DATASET EXCERPT |

__________

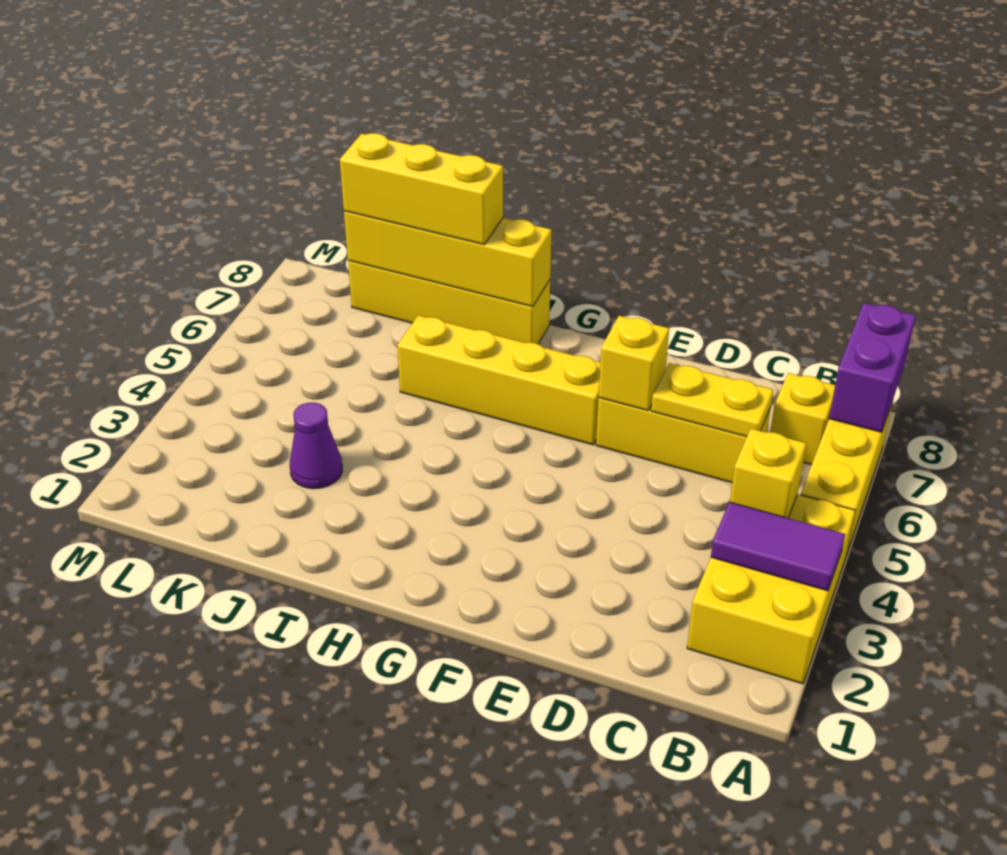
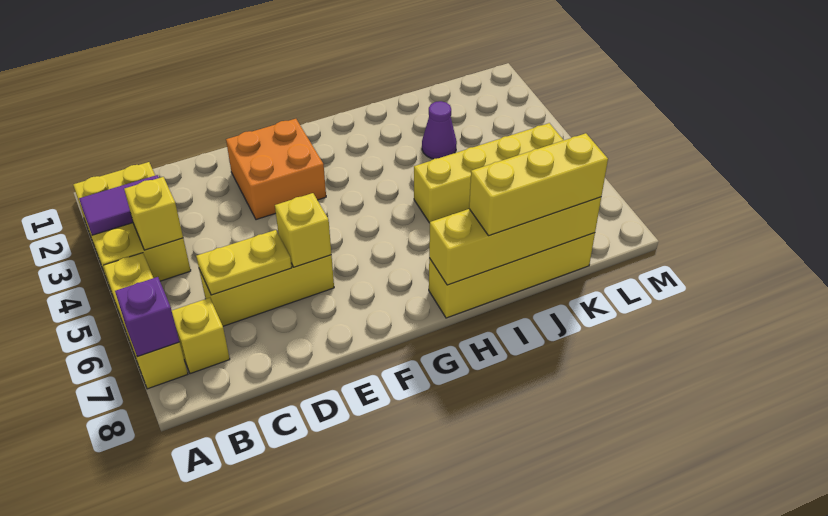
purple brick A7:A8 level 2 -> purple brick A7 level 2
none -> orange brick E2:F3 level 1
yellow brick F6:I6 level 1 -> yellow brick I5:L5 level 1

__________

ACTION ITEM | At the line with "none -> orange brick E2:F3 level 1", begin reproducing the material above exactly, and continue through its last line.

ANSWER SPACE |
none -> orange brick E2:F3 level 1
yellow brick F6:I6 level 1 -> yellow brick I5:L5 level 1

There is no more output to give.